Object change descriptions
***
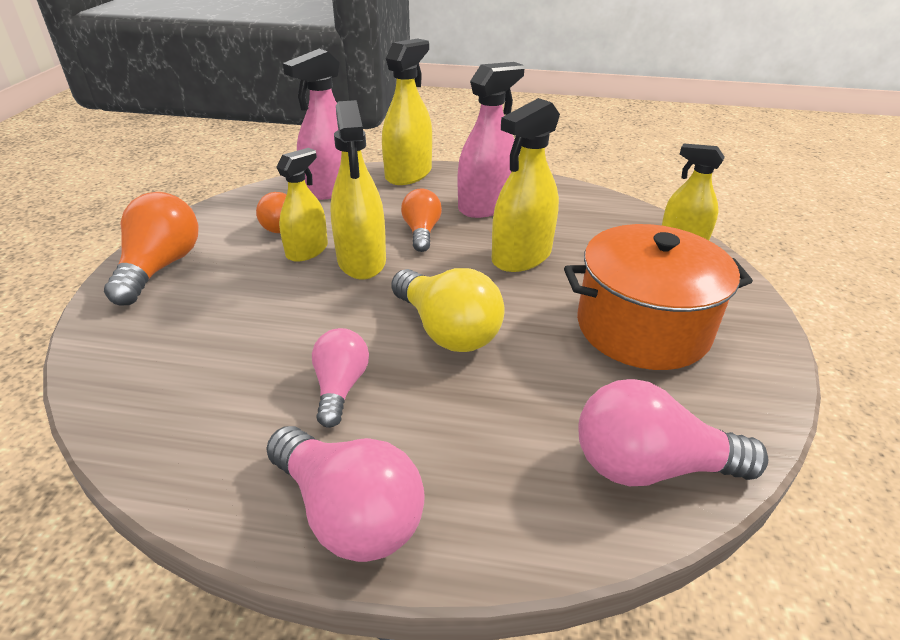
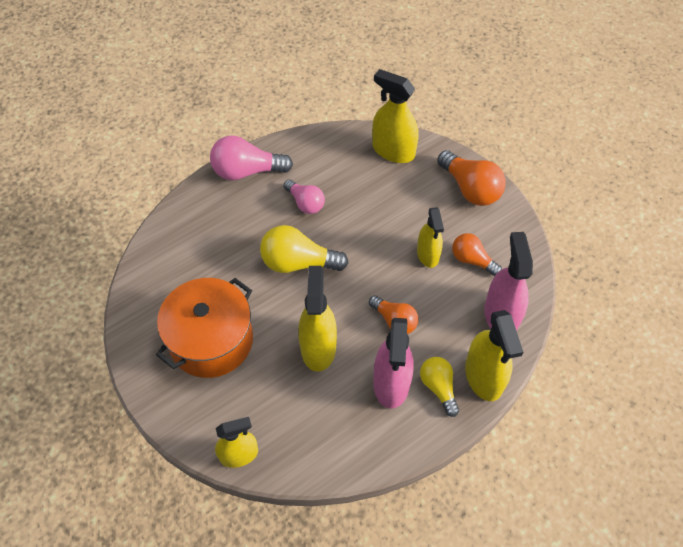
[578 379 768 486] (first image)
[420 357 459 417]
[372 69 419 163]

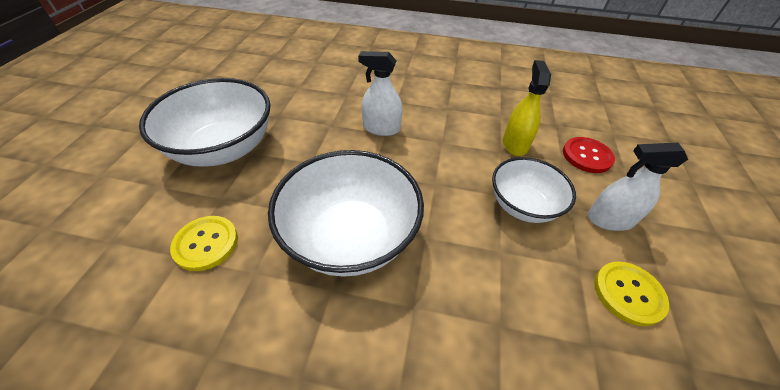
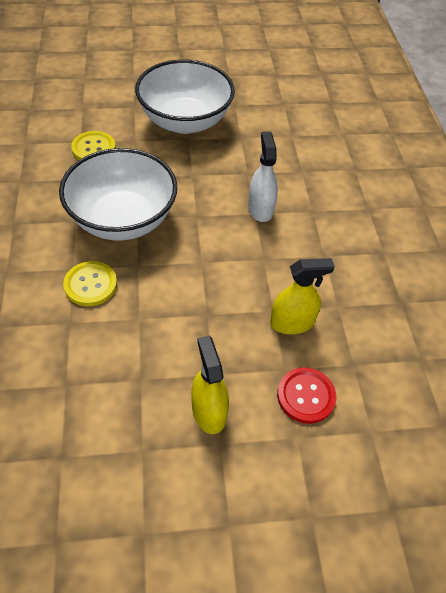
[492 157 576 223] (first image)
[63 261 117 306]
[191 336 229 434]

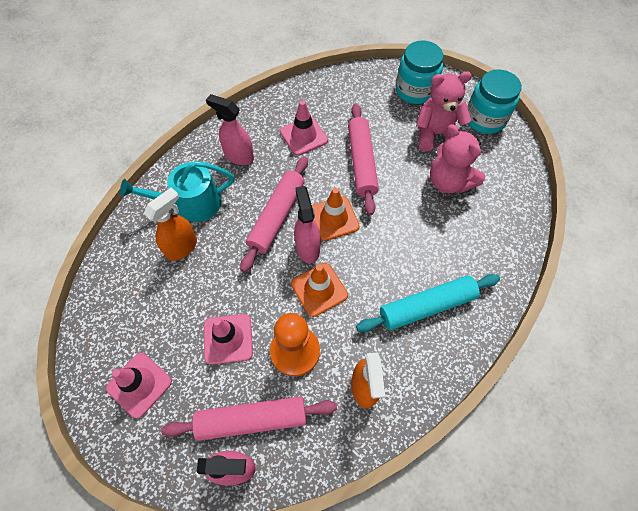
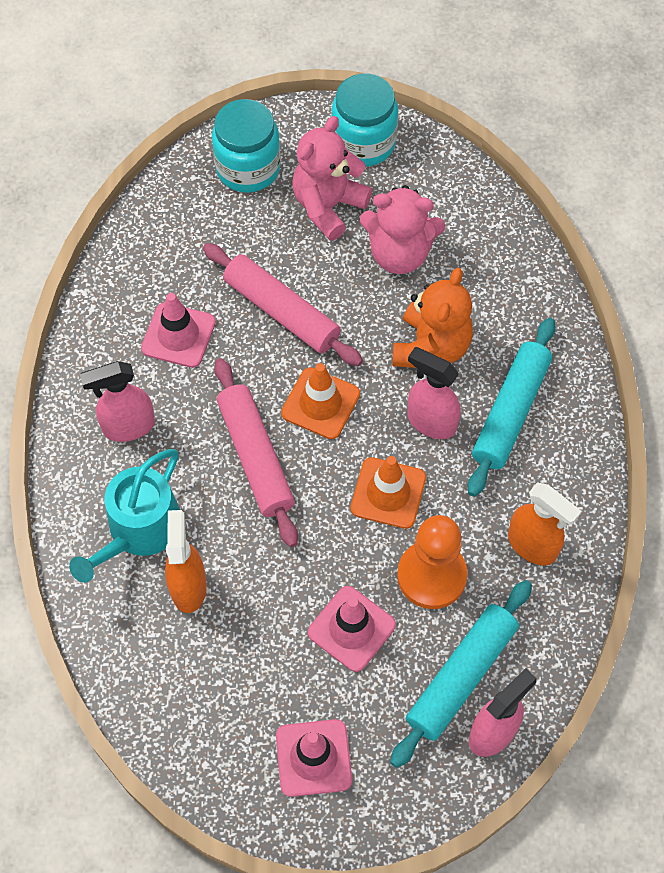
[393 267 473 368]
[408 347 460 439]
[390 580 532 768]

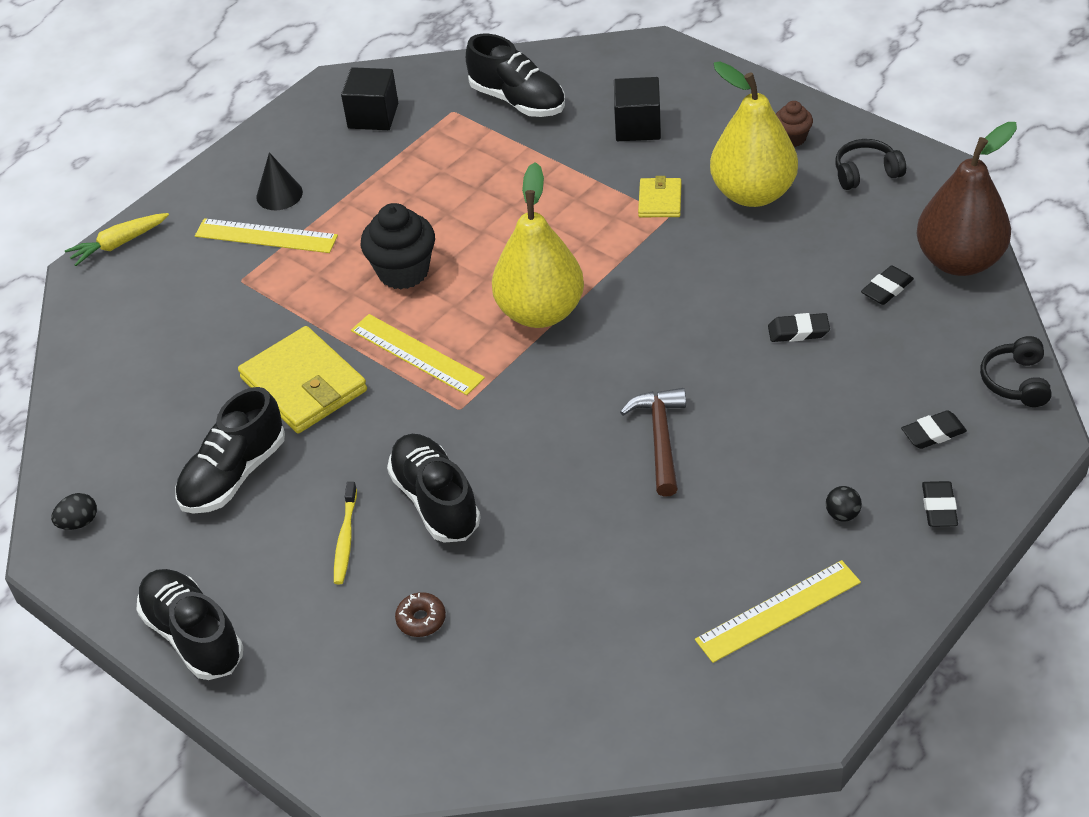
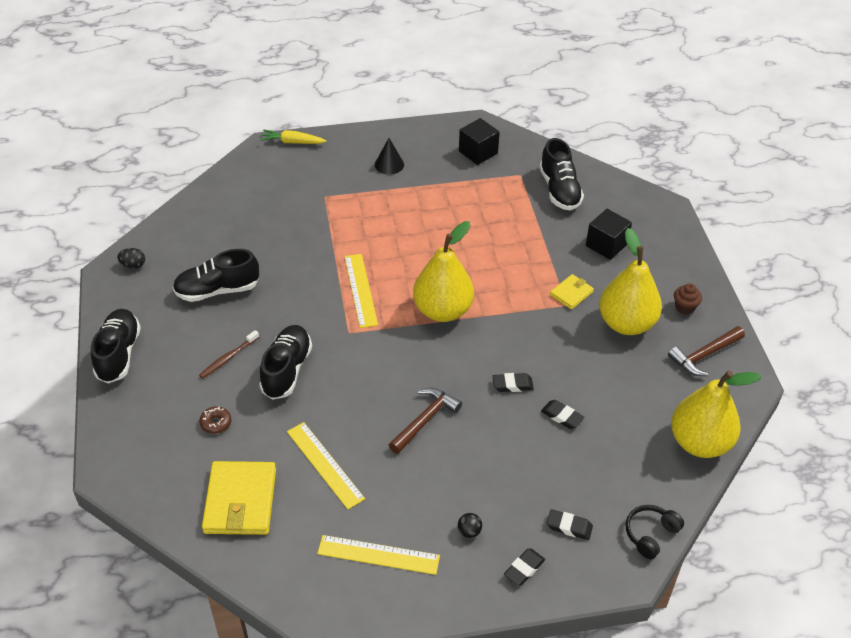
[361 203 435 289] (first image)
[287 422 365 509]
[202 461 276 535]
[492 373 534 392]
[668 326 745 376]
[199 330 259 379]
[671 371 761 458]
***
(YOUR ASSIGNMENT):
For this exercise, write out exactly the lines from the one with "[63 261 117 306]" through the last line of the records, inclusive, and leave each picture out.

(TASK RESPONSE):
[63 261 117 306]
[191 336 229 434]

[393 267 473 368]
[408 347 460 439]
[390 580 532 768]

[361 203 435 289] (first image)
[287 422 365 509]
[202 461 276 535]
[492 373 534 392]
[668 326 745 376]
[199 330 259 379]
[671 371 761 458]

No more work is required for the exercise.